[Set task]: Locate every line in the records below that contains the string "numericTimeSignature", and copy each of those lines in full.

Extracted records
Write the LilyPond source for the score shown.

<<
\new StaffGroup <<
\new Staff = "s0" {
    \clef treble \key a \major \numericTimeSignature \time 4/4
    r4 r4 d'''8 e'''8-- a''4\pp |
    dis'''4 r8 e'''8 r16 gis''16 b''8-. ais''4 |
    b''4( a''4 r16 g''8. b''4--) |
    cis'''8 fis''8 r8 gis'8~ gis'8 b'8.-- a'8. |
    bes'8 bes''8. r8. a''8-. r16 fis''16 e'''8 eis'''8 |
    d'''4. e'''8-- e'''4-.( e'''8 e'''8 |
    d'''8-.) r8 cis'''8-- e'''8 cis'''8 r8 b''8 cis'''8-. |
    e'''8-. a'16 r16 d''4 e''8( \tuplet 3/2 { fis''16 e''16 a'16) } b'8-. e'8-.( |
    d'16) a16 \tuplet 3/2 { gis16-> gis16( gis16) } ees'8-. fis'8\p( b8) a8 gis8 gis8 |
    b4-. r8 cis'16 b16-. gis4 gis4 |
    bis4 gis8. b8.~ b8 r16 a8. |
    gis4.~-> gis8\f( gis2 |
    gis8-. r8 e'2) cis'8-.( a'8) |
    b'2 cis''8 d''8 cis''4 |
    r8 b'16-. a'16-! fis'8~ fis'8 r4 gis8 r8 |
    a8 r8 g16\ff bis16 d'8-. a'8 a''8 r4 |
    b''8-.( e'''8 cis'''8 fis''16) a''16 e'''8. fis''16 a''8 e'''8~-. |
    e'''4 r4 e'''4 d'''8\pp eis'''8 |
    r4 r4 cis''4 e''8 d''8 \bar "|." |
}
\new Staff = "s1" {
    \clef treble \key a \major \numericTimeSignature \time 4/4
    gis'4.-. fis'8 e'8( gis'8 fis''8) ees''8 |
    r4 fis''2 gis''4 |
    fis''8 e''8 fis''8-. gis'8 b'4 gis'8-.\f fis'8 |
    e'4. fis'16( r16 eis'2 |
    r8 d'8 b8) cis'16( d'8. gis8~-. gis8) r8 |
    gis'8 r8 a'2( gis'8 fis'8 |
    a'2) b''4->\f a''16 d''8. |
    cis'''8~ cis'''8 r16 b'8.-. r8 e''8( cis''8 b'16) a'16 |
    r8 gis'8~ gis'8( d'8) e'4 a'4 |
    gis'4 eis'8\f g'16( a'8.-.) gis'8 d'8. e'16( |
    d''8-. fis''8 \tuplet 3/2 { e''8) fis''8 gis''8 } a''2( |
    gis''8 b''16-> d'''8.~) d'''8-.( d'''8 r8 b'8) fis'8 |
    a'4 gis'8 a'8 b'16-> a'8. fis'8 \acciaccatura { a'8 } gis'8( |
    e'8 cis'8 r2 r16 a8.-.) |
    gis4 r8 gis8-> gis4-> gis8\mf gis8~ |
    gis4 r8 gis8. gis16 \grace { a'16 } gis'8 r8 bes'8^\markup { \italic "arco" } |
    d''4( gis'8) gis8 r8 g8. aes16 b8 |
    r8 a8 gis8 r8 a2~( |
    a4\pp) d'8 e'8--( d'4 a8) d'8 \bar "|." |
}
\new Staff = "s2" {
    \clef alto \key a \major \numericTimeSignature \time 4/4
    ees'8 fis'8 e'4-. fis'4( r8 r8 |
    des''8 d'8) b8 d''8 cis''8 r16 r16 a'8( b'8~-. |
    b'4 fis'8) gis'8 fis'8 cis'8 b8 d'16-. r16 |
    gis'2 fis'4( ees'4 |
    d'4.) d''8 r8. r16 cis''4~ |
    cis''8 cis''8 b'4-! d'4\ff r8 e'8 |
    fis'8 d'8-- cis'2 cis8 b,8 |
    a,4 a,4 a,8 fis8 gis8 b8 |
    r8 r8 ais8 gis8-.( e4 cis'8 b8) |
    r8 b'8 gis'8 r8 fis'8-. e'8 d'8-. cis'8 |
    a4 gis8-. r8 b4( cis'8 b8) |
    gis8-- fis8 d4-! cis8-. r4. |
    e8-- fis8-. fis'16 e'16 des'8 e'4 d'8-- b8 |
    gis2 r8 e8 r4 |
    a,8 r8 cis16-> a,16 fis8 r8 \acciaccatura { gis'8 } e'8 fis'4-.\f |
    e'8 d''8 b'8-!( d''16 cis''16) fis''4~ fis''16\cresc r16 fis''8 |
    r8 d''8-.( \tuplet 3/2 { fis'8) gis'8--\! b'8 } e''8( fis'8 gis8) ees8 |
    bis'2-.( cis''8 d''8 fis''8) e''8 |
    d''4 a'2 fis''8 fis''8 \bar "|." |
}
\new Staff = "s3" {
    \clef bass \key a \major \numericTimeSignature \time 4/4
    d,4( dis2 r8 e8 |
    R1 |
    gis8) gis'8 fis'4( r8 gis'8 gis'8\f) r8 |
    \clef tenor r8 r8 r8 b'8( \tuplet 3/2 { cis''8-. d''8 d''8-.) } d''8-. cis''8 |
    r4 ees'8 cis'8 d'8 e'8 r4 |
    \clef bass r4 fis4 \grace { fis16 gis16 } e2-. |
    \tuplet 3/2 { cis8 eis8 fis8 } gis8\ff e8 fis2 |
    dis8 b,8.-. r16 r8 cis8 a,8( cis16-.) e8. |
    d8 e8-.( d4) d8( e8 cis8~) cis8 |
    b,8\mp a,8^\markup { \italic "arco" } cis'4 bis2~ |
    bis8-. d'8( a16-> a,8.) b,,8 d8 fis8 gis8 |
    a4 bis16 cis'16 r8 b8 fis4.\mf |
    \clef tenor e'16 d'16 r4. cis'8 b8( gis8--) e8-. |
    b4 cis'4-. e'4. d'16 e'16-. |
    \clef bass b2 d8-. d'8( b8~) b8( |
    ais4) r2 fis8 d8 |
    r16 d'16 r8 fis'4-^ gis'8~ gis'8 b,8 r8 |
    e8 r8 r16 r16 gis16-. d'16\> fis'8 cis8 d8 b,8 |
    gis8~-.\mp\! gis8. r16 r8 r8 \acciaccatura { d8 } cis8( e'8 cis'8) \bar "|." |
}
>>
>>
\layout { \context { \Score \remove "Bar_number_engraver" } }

[Output of the task]:
    \clef treble \key a \major \numericTimeSignature \time 4/4
    \clef treble \key a \major \numericTimeSignature \time 4/4
    \clef alto \key a \major \numericTimeSignature \time 4/4
    \clef bass \key a \major \numericTimeSignature \time 4/4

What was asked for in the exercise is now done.